[Records from a data collection]
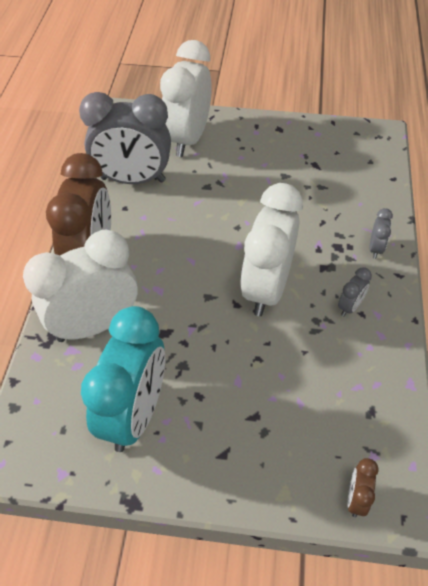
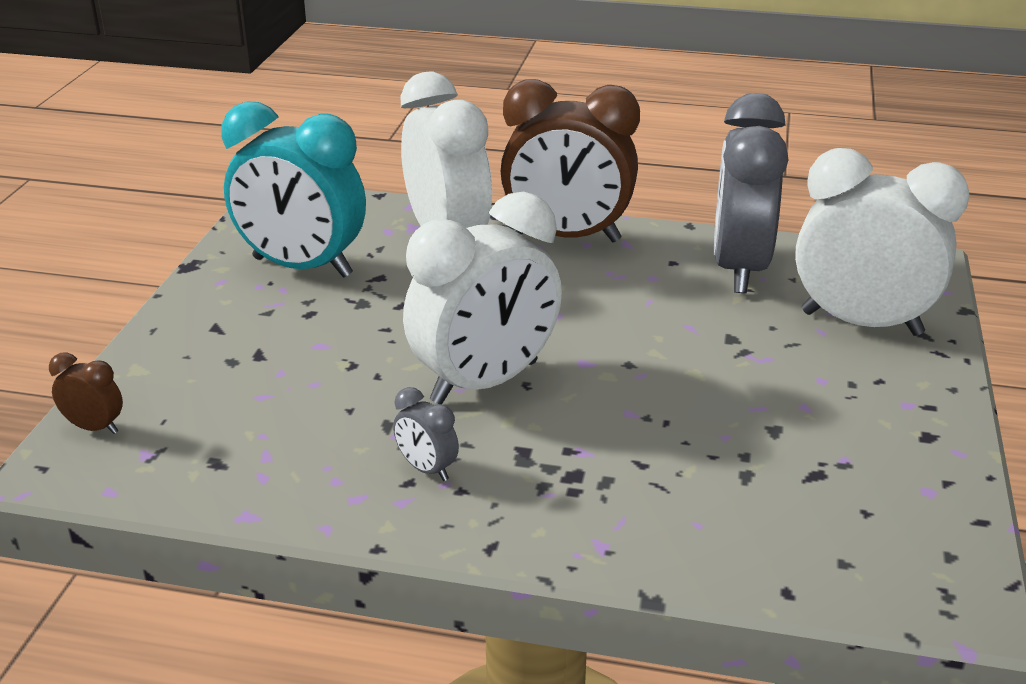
camera: 95 degrees right, 20 degrees down
white clock [241,183,303,316] -> white clock turned 120 degrees clockwise [403,192,562,404]
grey clock [369,208,393,259] -> none

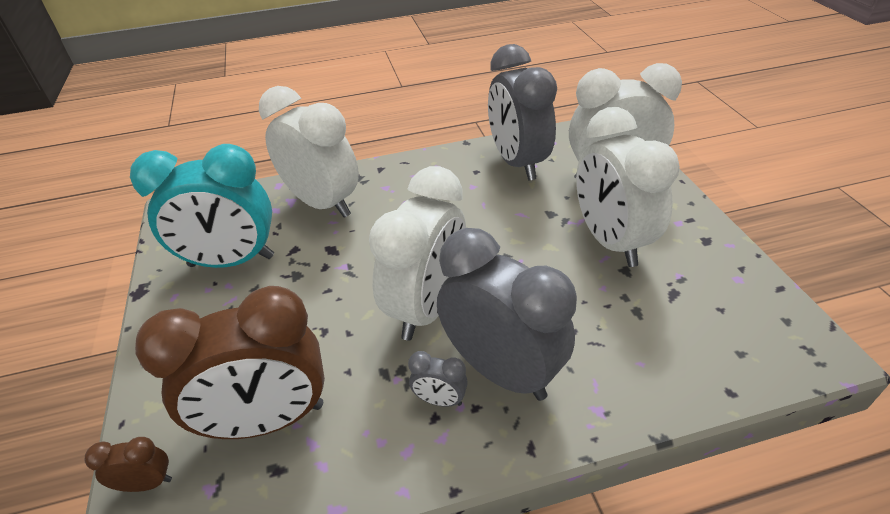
camera: 25 degrees left, 10 degrees up
brown clock [501,79,640,242] -> brown clock moved to [135,286,325,439]
none -> grey clock [437,228,577,401]
none -> white clock [576,107,680,267]

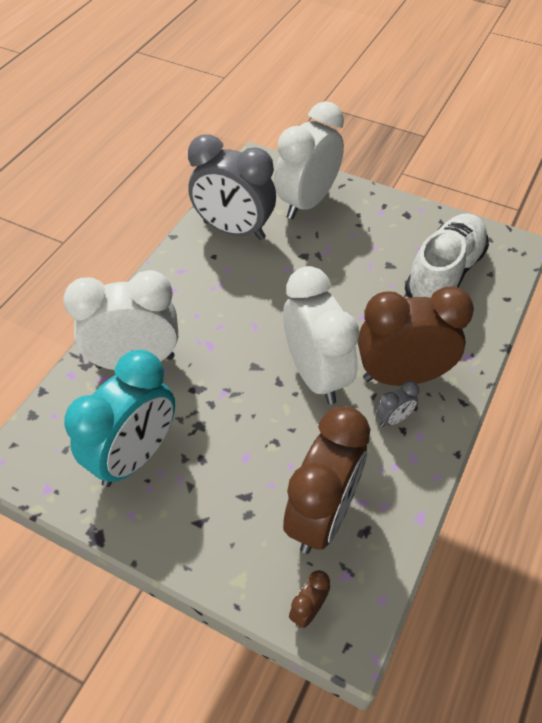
camera: 50 degrees left, 10 degrees up
grey clock [437,228,577,401] -> brown clock [358,286,474,386]
white clock [576,107,680,267] -> none
none -> white shoe [405,213,489,298]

_WHAT IS BEING ASKED_: In the records above, locate each line with the word "none". Copy all such lines.

_SOLVED EXERCISE_:
grey clock [369,208,393,259] -> none
none -> grey clock [437,228,577,401]
none -> white clock [576,107,680,267]
white clock [576,107,680,267] -> none
none -> white shoe [405,213,489,298]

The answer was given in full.